##### MATERIAL FOR THIS EXERCISE

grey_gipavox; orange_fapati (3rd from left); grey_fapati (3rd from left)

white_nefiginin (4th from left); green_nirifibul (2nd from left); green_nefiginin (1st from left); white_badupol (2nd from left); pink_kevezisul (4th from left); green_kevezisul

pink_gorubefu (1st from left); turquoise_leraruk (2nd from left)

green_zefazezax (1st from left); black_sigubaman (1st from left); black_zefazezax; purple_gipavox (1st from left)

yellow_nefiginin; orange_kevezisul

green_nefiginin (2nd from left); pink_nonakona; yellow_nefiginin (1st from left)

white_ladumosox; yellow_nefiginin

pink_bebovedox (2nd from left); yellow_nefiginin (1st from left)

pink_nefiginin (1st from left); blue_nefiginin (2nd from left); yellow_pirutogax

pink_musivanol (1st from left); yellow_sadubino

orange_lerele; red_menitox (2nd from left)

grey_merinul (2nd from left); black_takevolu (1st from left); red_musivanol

##########

◆ DIRECTIONS ◆
Without altering a single word, write out the whole listing.

◆ REPLY ◆
grey_gipavox; orange_fapati (3rd from left); grey_fapati (3rd from left)

white_nefiginin (4th from left); green_nirifibul (2nd from left); green_nefiginin (1st from left); white_badupol (2nd from left); pink_kevezisul (4th from left); green_kevezisul

pink_gorubefu (1st from left); turquoise_leraruk (2nd from left)

green_zefazezax (1st from left); black_sigubaman (1st from left); black_zefazezax; purple_gipavox (1st from left)

yellow_nefiginin; orange_kevezisul

green_nefiginin (2nd from left); pink_nonakona; yellow_nefiginin (1st from left)

white_ladumosox; yellow_nefiginin

pink_bebovedox (2nd from left); yellow_nefiginin (1st from left)

pink_nefiginin (1st from left); blue_nefiginin (2nd from left); yellow_pirutogax

pink_musivanol (1st from left); yellow_sadubino

orange_lerele; red_menitox (2nd from left)

grey_merinul (2nd from left); black_takevolu (1st from left); red_musivanol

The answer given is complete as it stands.